Given information:
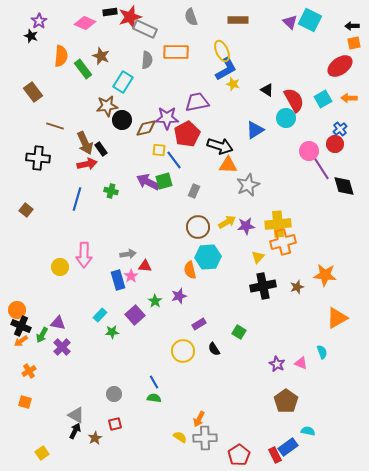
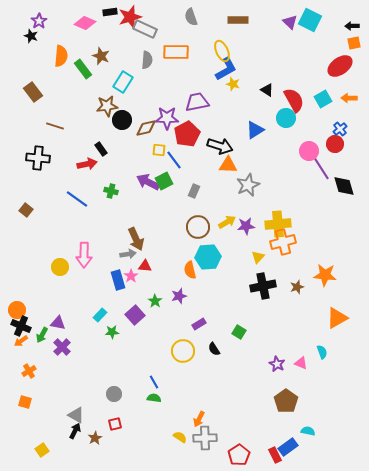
brown arrow at (85, 143): moved 51 px right, 96 px down
green square at (164, 181): rotated 12 degrees counterclockwise
blue line at (77, 199): rotated 70 degrees counterclockwise
yellow square at (42, 453): moved 3 px up
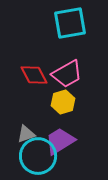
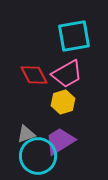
cyan square: moved 4 px right, 13 px down
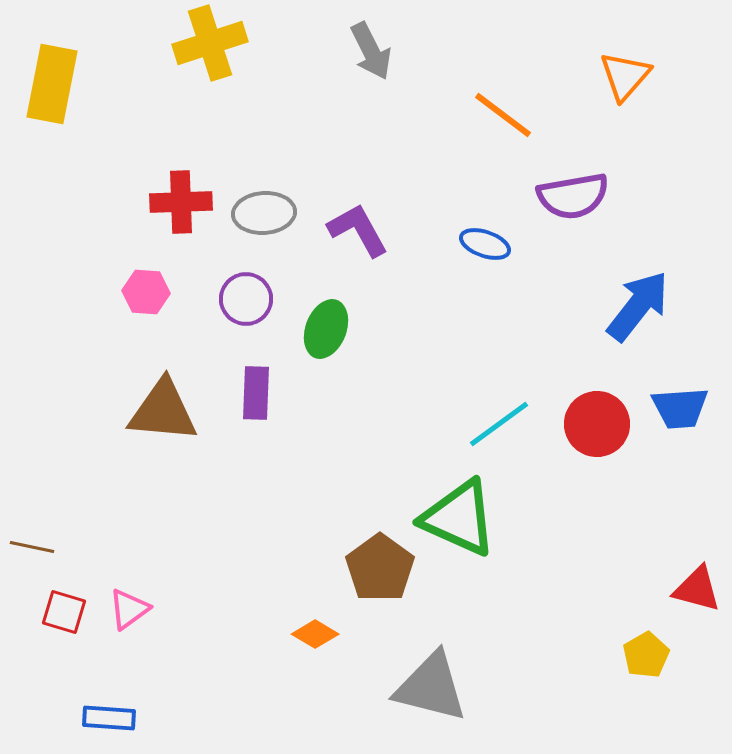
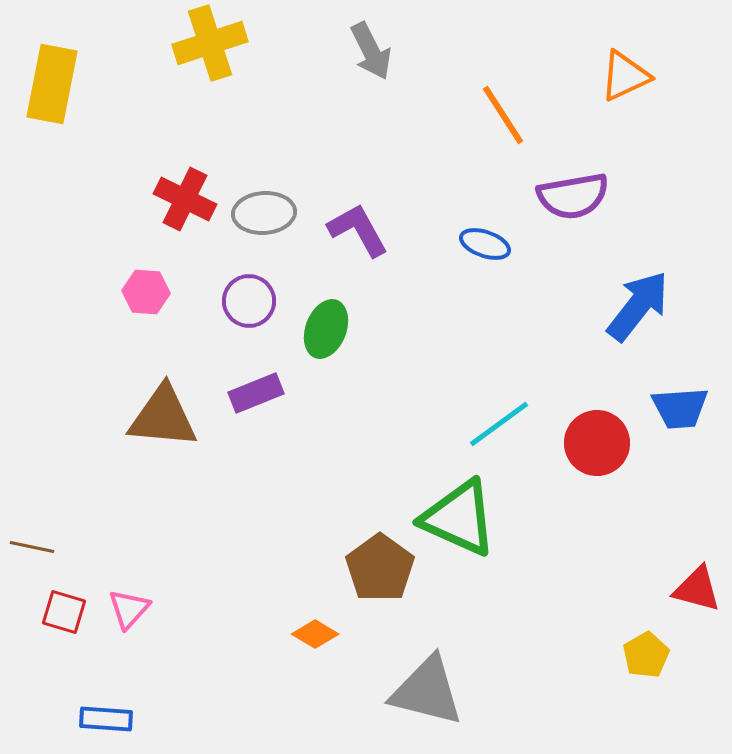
orange triangle: rotated 24 degrees clockwise
orange line: rotated 20 degrees clockwise
red cross: moved 4 px right, 3 px up; rotated 28 degrees clockwise
purple circle: moved 3 px right, 2 px down
purple rectangle: rotated 66 degrees clockwise
brown triangle: moved 6 px down
red circle: moved 19 px down
pink triangle: rotated 12 degrees counterclockwise
gray triangle: moved 4 px left, 4 px down
blue rectangle: moved 3 px left, 1 px down
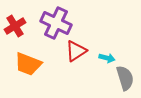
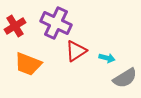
gray semicircle: rotated 75 degrees clockwise
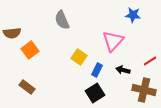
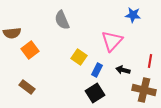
pink triangle: moved 1 px left
red line: rotated 48 degrees counterclockwise
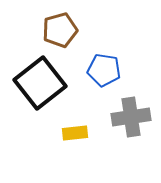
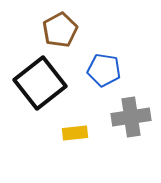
brown pentagon: rotated 12 degrees counterclockwise
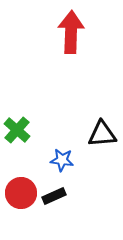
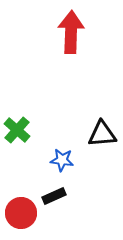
red circle: moved 20 px down
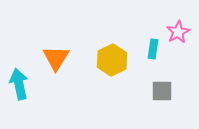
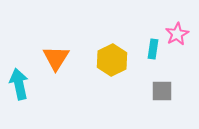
pink star: moved 1 px left, 2 px down
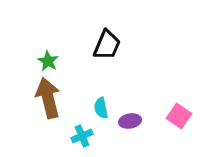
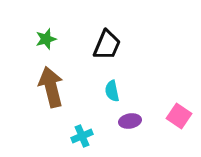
green star: moved 2 px left, 22 px up; rotated 25 degrees clockwise
brown arrow: moved 3 px right, 11 px up
cyan semicircle: moved 11 px right, 17 px up
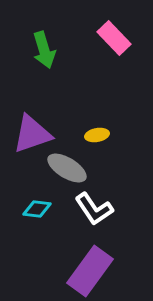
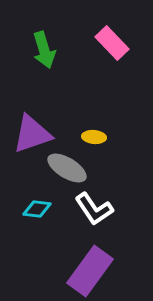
pink rectangle: moved 2 px left, 5 px down
yellow ellipse: moved 3 px left, 2 px down; rotated 15 degrees clockwise
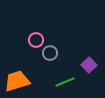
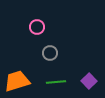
pink circle: moved 1 px right, 13 px up
purple square: moved 16 px down
green line: moved 9 px left; rotated 18 degrees clockwise
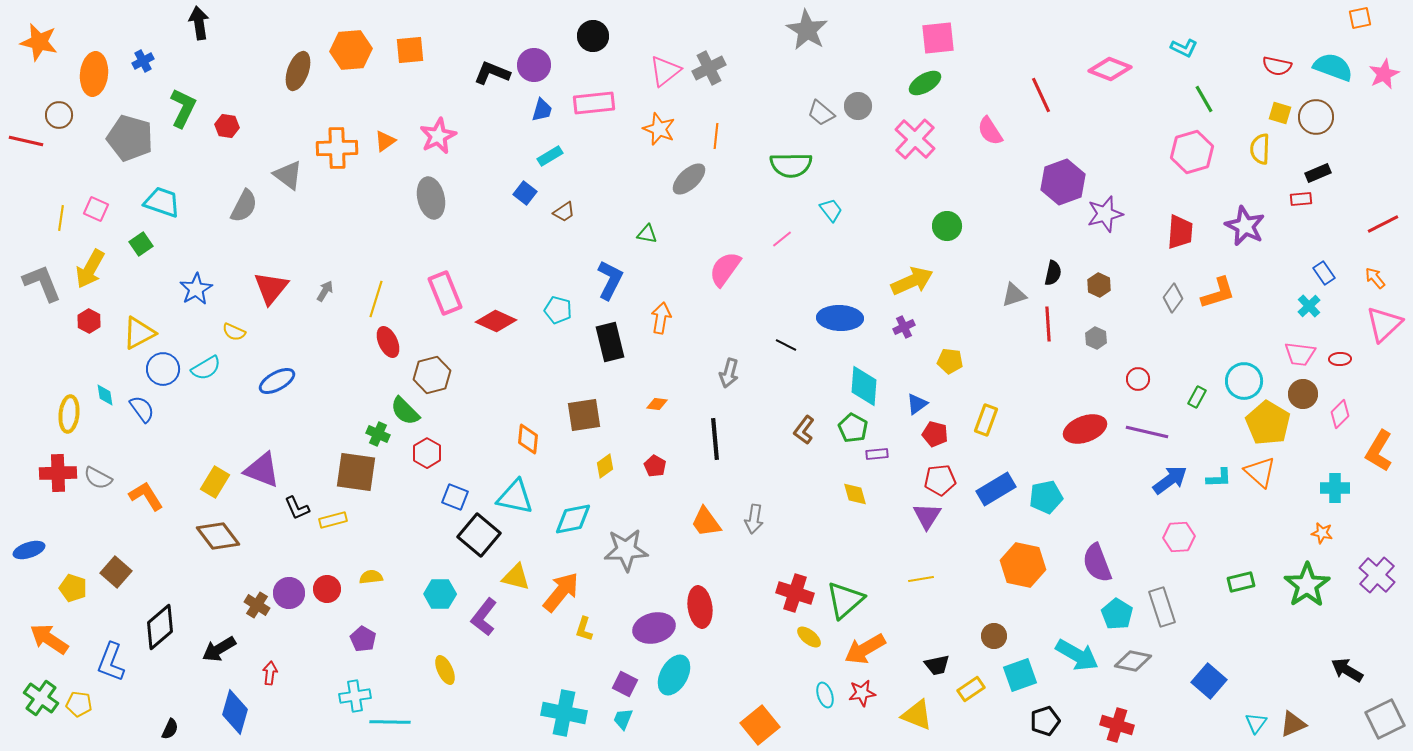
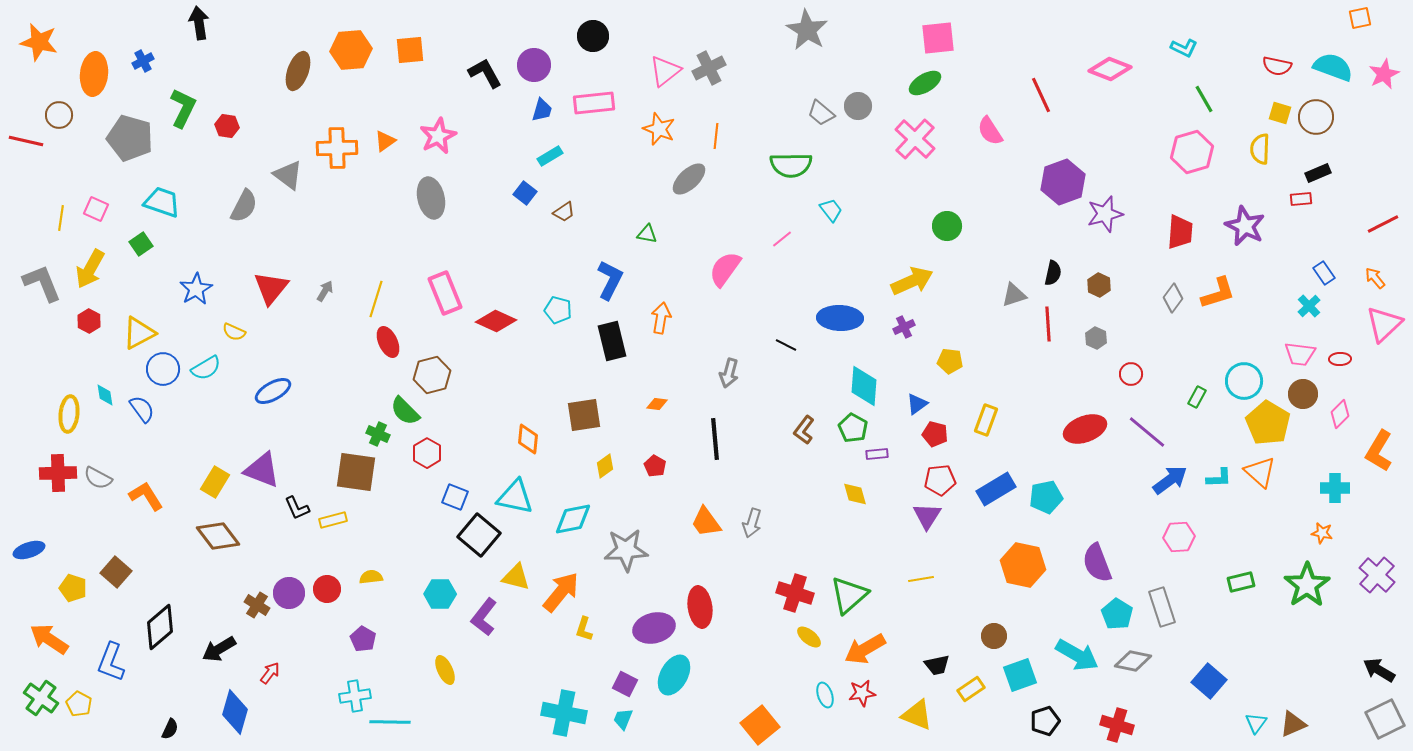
black L-shape at (492, 73): moved 7 px left; rotated 39 degrees clockwise
black rectangle at (610, 342): moved 2 px right, 1 px up
red circle at (1138, 379): moved 7 px left, 5 px up
blue ellipse at (277, 381): moved 4 px left, 10 px down
purple line at (1147, 432): rotated 27 degrees clockwise
gray arrow at (754, 519): moved 2 px left, 4 px down; rotated 8 degrees clockwise
green triangle at (845, 600): moved 4 px right, 5 px up
black arrow at (1347, 670): moved 32 px right
red arrow at (270, 673): rotated 30 degrees clockwise
yellow pentagon at (79, 704): rotated 20 degrees clockwise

What this task involves:
The copy must match each record exactly, apart from the images, which stay out.

Result:
brown arrow at (85, 143): moved 51 px right, 96 px down
green square at (164, 181): rotated 12 degrees counterclockwise
blue line at (77, 199): rotated 70 degrees counterclockwise
yellow square at (42, 453): moved 3 px up
cyan square: moved 4 px right, 13 px down
orange triangle: rotated 24 degrees clockwise
orange line: rotated 20 degrees clockwise
red cross: moved 4 px right, 3 px up; rotated 28 degrees clockwise
purple circle: moved 3 px right, 2 px down
purple rectangle: rotated 66 degrees clockwise
brown triangle: moved 6 px down
red circle: moved 19 px down
pink triangle: rotated 12 degrees counterclockwise
gray triangle: moved 4 px left, 4 px down
blue rectangle: moved 3 px left, 1 px down
gray semicircle: rotated 75 degrees clockwise
pink triangle: moved 1 px left
red line: rotated 48 degrees counterclockwise
brown pentagon: rotated 12 degrees counterclockwise
red circle: moved 20 px down
pink star: moved 1 px left, 2 px down
green star: moved 2 px left, 22 px up; rotated 25 degrees clockwise
brown arrow: moved 3 px right, 11 px up
cyan semicircle: moved 11 px right, 17 px up
pink rectangle: moved 2 px left, 5 px down
yellow ellipse: moved 3 px left, 2 px down; rotated 15 degrees clockwise
pink circle: moved 1 px right, 13 px up
purple square: moved 16 px down
green line: moved 9 px left; rotated 18 degrees clockwise
black L-shape at (492, 73): moved 7 px left; rotated 39 degrees clockwise
black rectangle at (610, 342): moved 2 px right, 1 px up
red circle at (1138, 379): moved 7 px left, 5 px up
blue ellipse at (277, 381): moved 4 px left, 10 px down
purple line at (1147, 432): rotated 27 degrees clockwise
gray arrow at (754, 519): moved 2 px left, 4 px down; rotated 8 degrees clockwise
green triangle at (845, 600): moved 4 px right, 5 px up
black arrow at (1347, 670): moved 32 px right
red arrow at (270, 673): rotated 30 degrees clockwise
yellow pentagon at (79, 704): rotated 20 degrees clockwise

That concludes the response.